§ **Exercise description**:
Take the data below and extract the lines from the one with "camera: 55 degrees right, 0 degrees up" to the one with "(588, 711) = (436, 630): white", inclusive, exactly as written.

§ **Records shown**:
____

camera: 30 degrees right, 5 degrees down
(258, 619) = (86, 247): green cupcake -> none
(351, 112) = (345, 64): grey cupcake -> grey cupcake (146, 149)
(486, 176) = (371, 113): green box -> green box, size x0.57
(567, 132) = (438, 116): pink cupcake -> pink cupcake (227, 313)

____

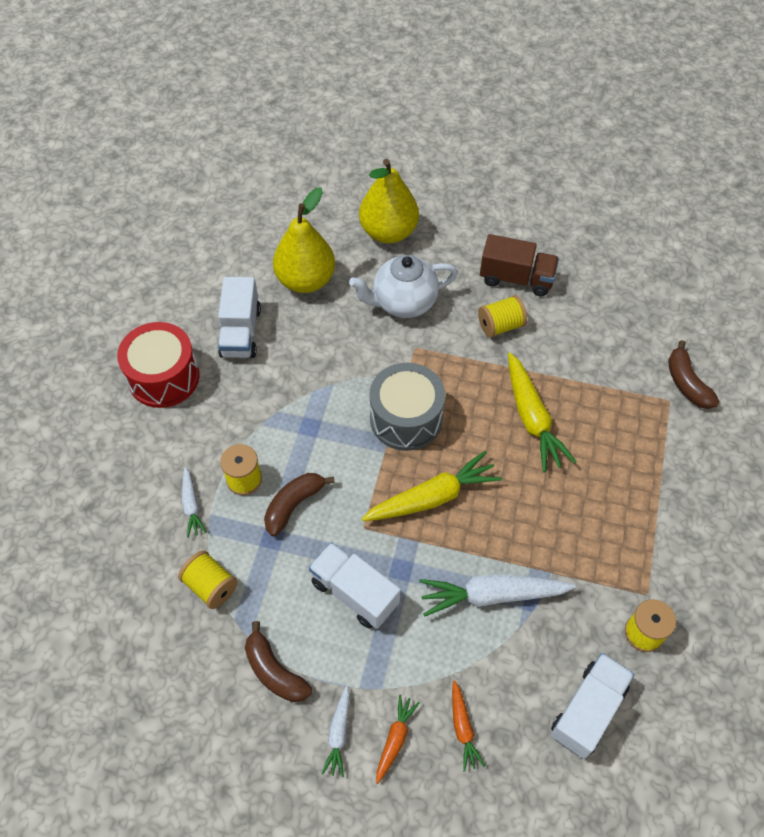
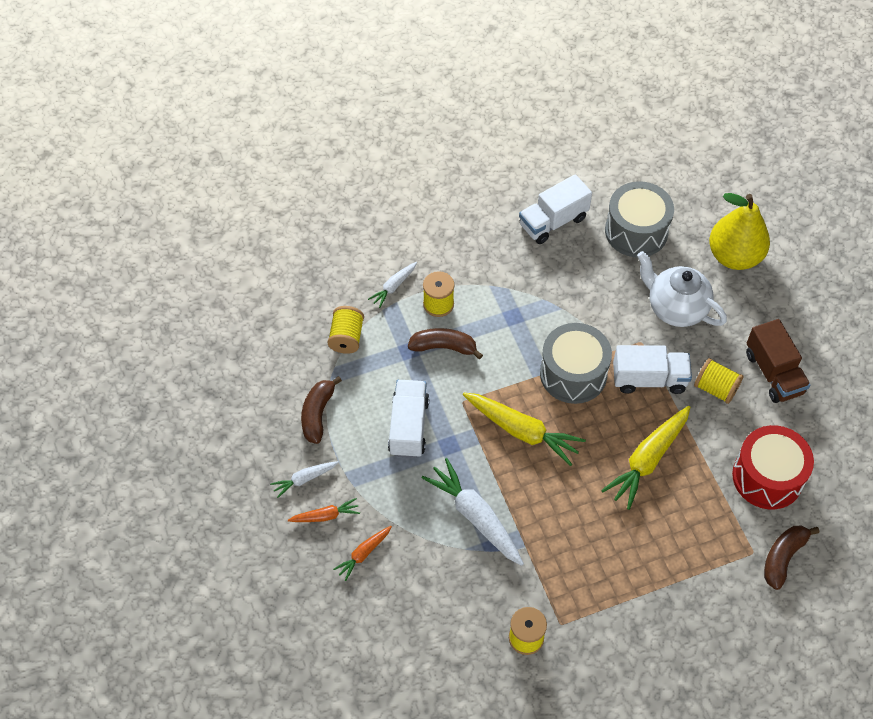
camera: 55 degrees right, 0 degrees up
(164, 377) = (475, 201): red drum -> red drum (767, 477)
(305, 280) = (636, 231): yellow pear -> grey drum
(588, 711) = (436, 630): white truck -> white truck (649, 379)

____

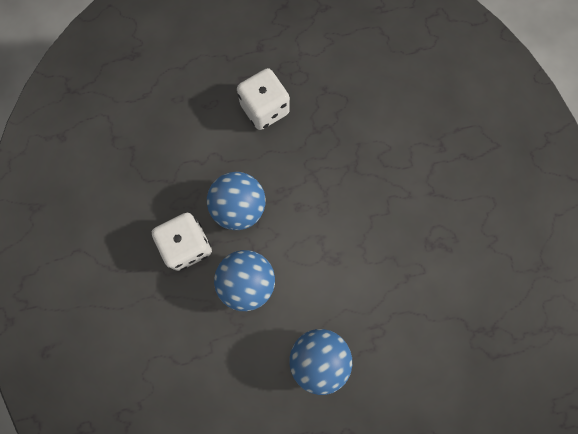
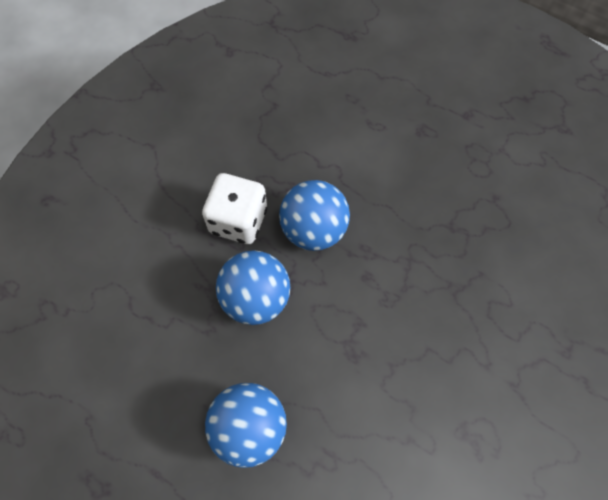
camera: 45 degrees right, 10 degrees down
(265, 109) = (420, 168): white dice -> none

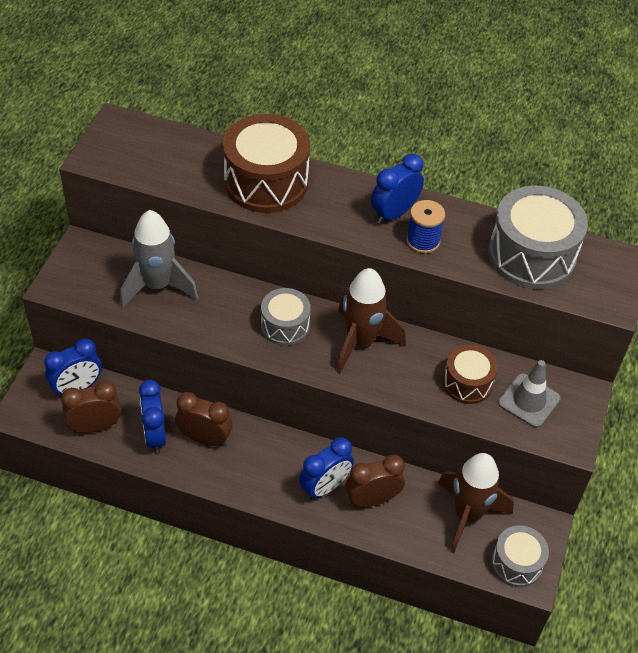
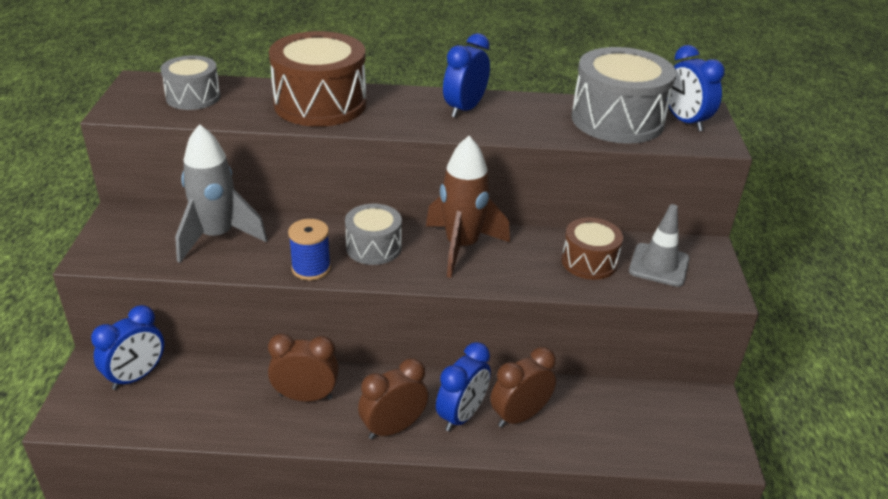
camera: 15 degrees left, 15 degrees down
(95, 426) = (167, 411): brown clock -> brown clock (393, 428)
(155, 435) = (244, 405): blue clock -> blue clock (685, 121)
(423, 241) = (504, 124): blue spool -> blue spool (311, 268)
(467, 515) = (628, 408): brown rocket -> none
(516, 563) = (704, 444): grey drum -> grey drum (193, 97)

____

§ **Solution for this problem**:
camera: 55 degrees right, 0 degrees up
(164, 377) = (475, 201): red drum -> red drum (767, 477)
(305, 280) = (636, 231): yellow pear -> grey drum
(588, 711) = (436, 630): white truck -> white truck (649, 379)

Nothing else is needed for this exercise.